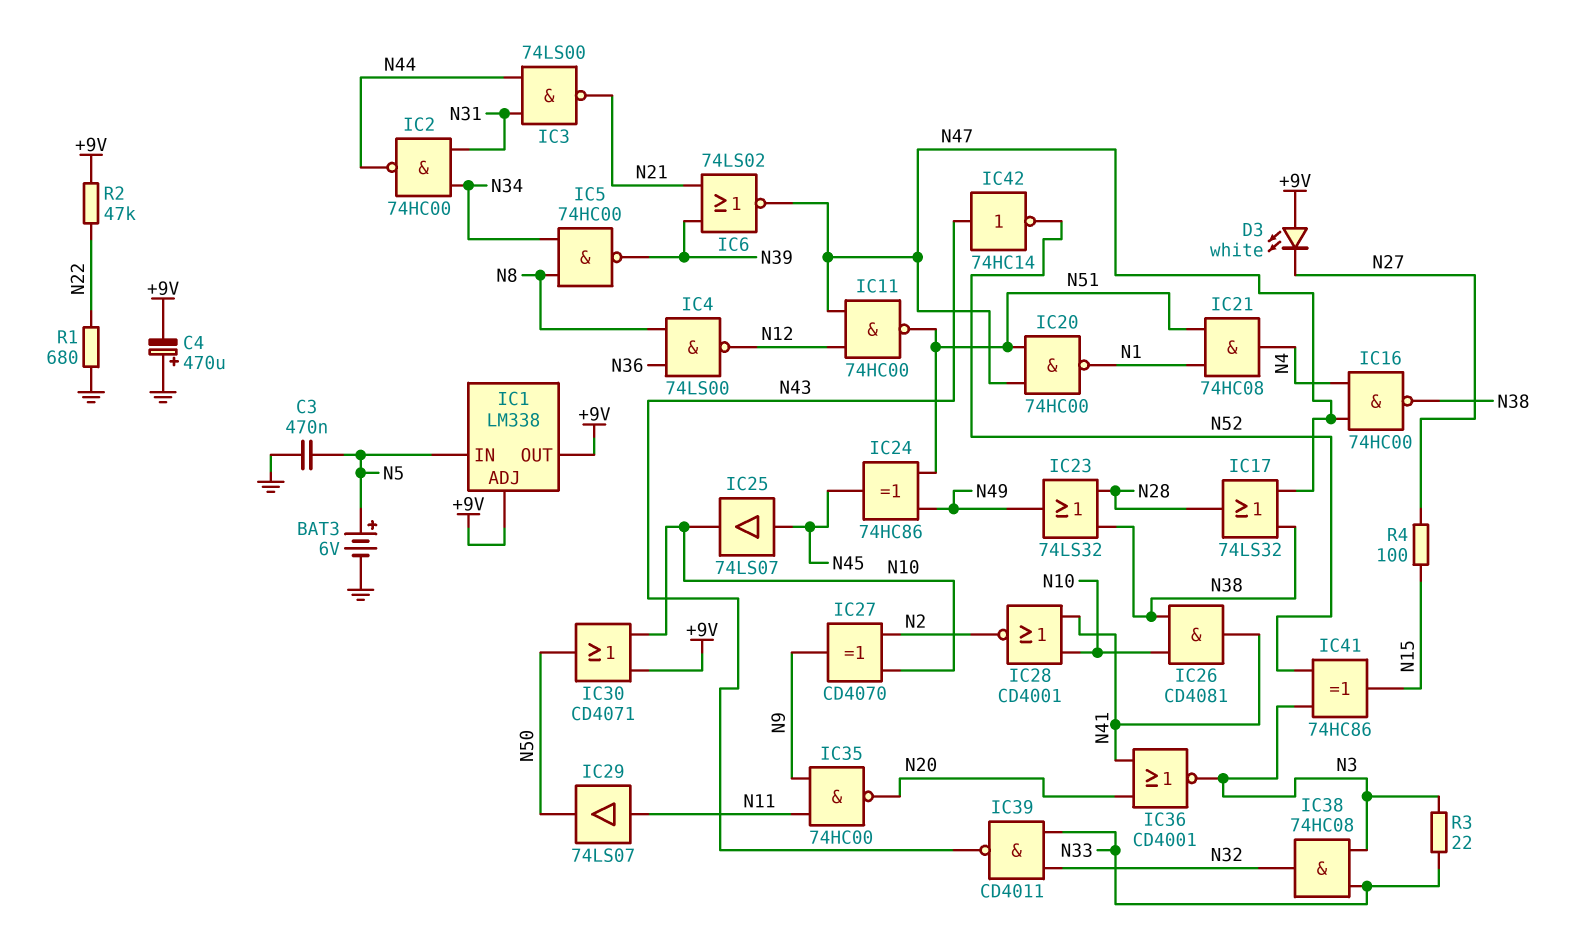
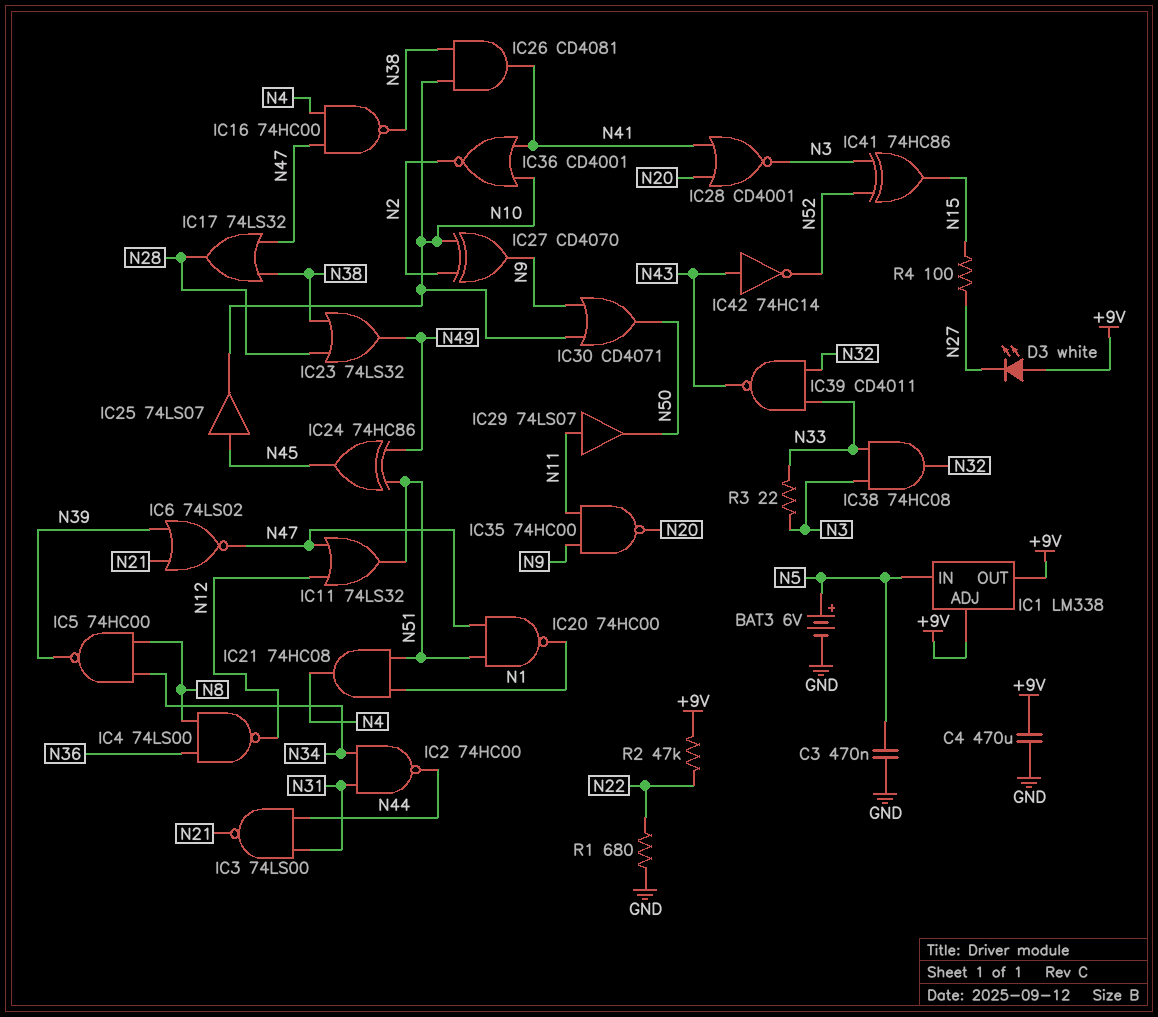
C4: 470uF (plus GND, minus +9V) -> 470uF (+9V, GND)
IC11: NAND 74HC00 (in N12, in N47, out N51) -> OR 74LS32 (in N12, in N47, out N51)
IC28: NOR CD4001 (in N10, in N41, out N2) -> NOR CD4001 (in N20, in N41, out N3)
IC30: OR CD4071 (in +9V, in N10, out N50) -> OR CD4071 (in N9, in N10, out N50)
IC36: NOR CD4001 (in N20, in N41, out N3) -> NOR CD4001 (in N10, in N41, out N2)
__________________________________________________
THE PROBLEM
Return precisely the lines of the records, starting with the line that holds "IC28: NOR CD4001" and ending with the last one.

RESULT
IC28: NOR CD4001 (in N10, in N41, out N2) -> NOR CD4001 (in N20, in N41, out N3)
IC30: OR CD4071 (in +9V, in N10, out N50) -> OR CD4071 (in N9, in N10, out N50)
IC36: NOR CD4001 (in N20, in N41, out N3) -> NOR CD4001 (in N10, in N41, out N2)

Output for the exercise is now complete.